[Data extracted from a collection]
════════

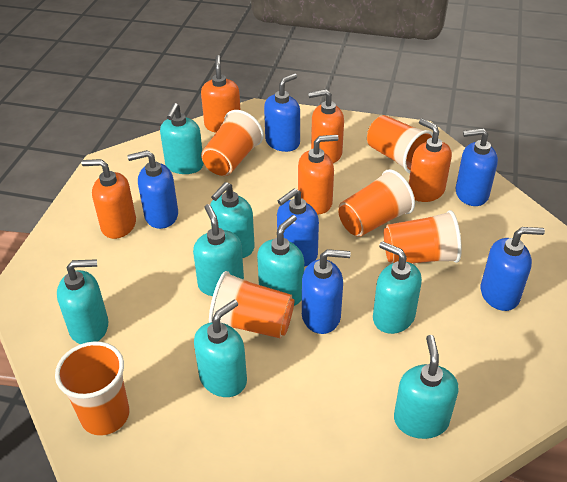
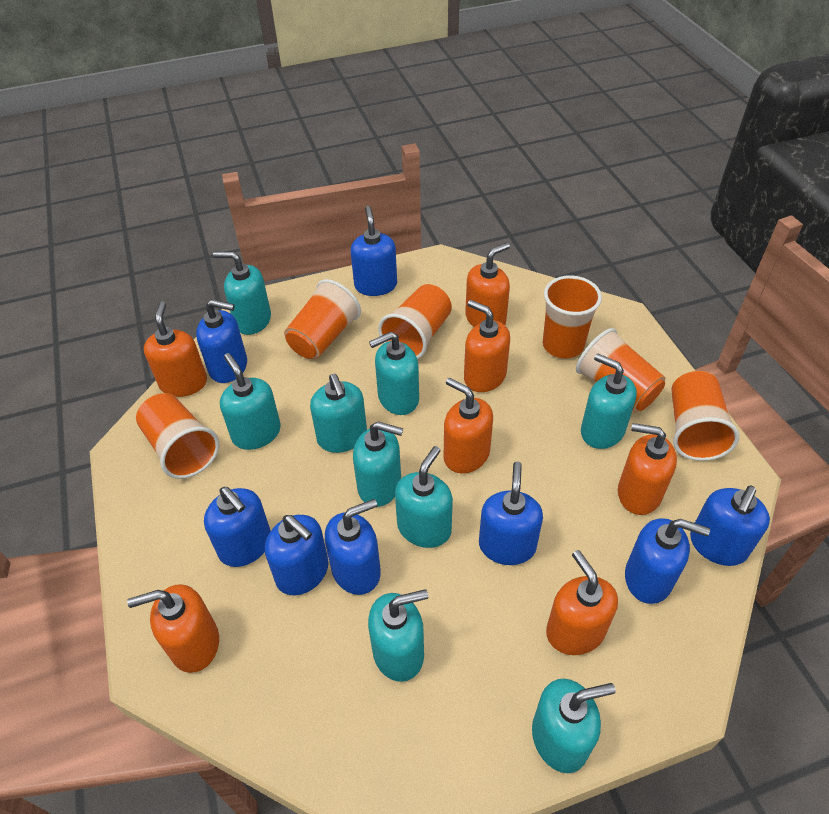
blue soap dispenser: 6 -> 8
orange soap dispenser: 5 -> 7
turquoise soap dispenser: 8 -> 9

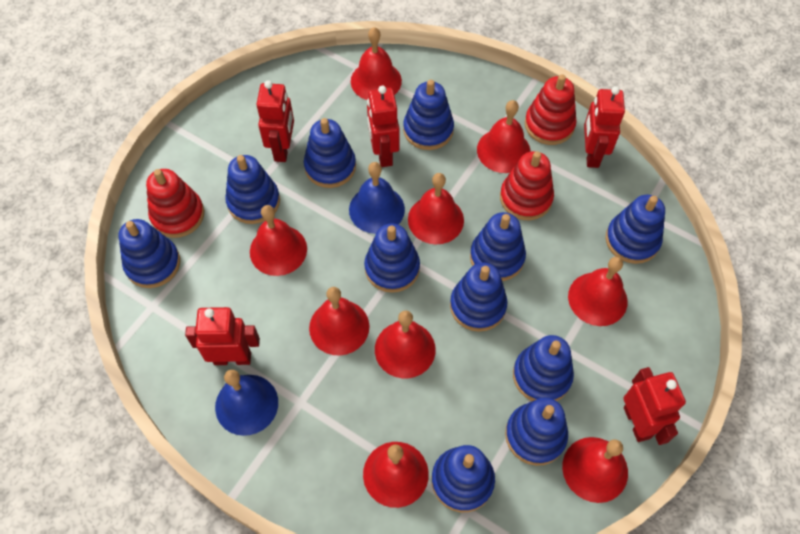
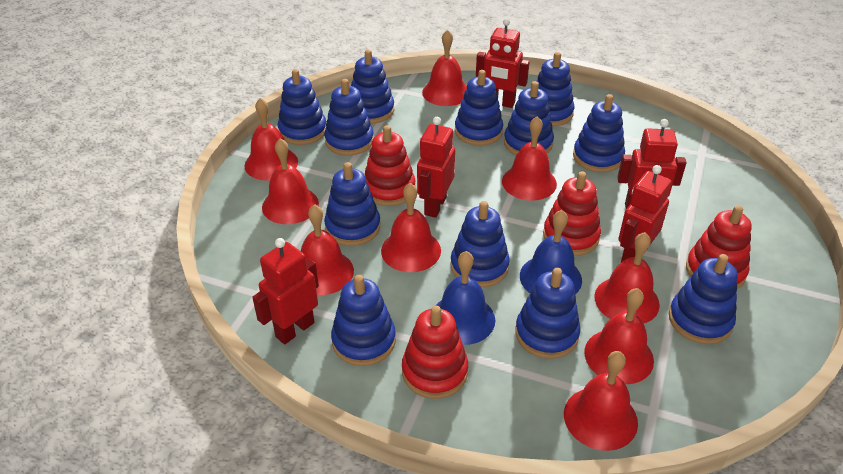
blue stacking toy: 11 -> 12
red stacking toy: 3 -> 4

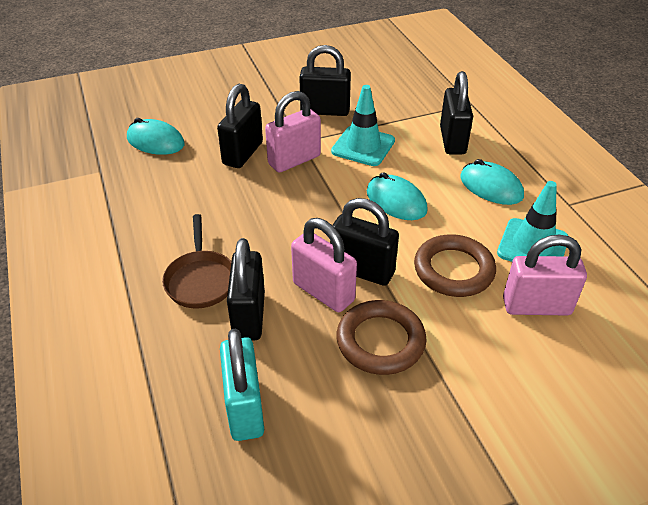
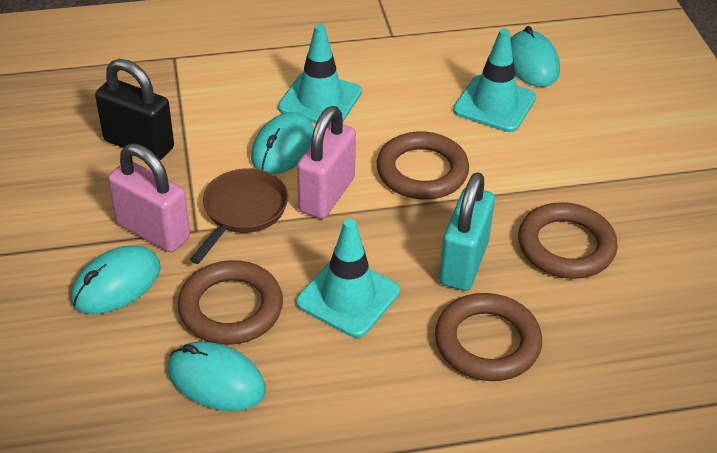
black padlock: 5 -> 1
brown ring: 2 -> 4
pink padlock: 3 -> 2
turquoise mouse: 3 -> 4
turquoise traffic cone: 2 -> 3

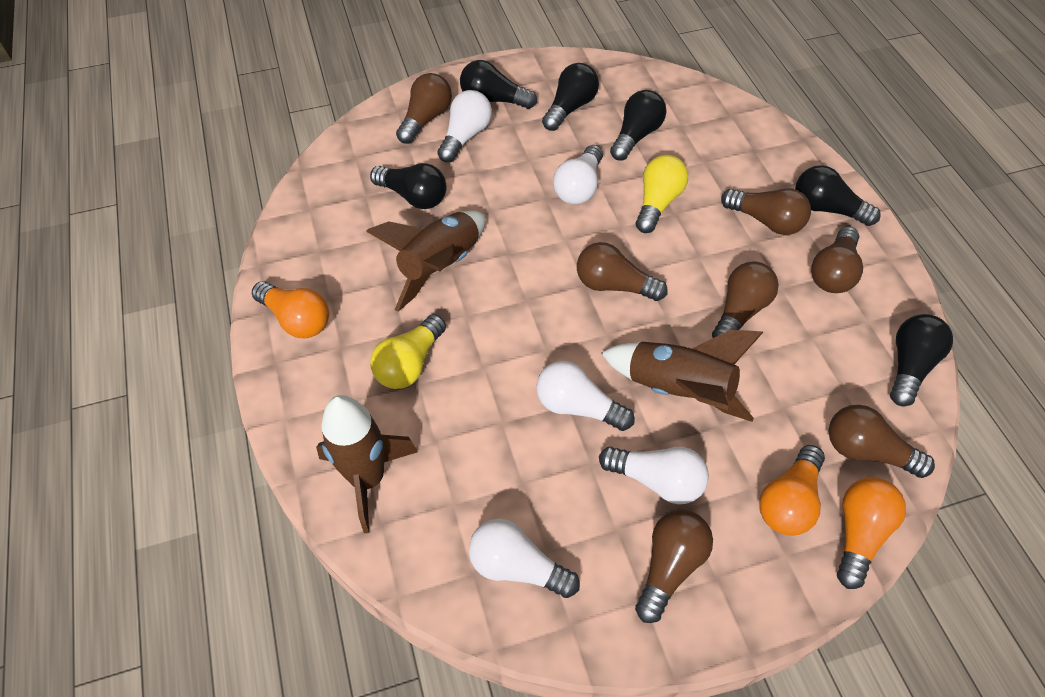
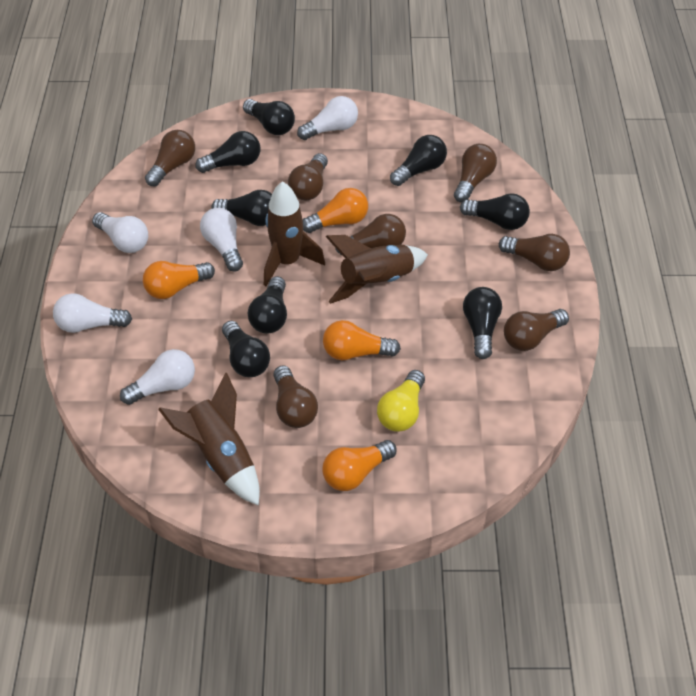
black light bulb: 6 -> 8
orange light bulb: 3 -> 4
yellow light bulb: 2 -> 1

════════

Exercise description
From the line containing "black light bulb: 6 -> 8" to the last line of the data above, copy each line exactly and add nothing.

Solution for this task
black light bulb: 6 -> 8
orange light bulb: 3 -> 4
yellow light bulb: 2 -> 1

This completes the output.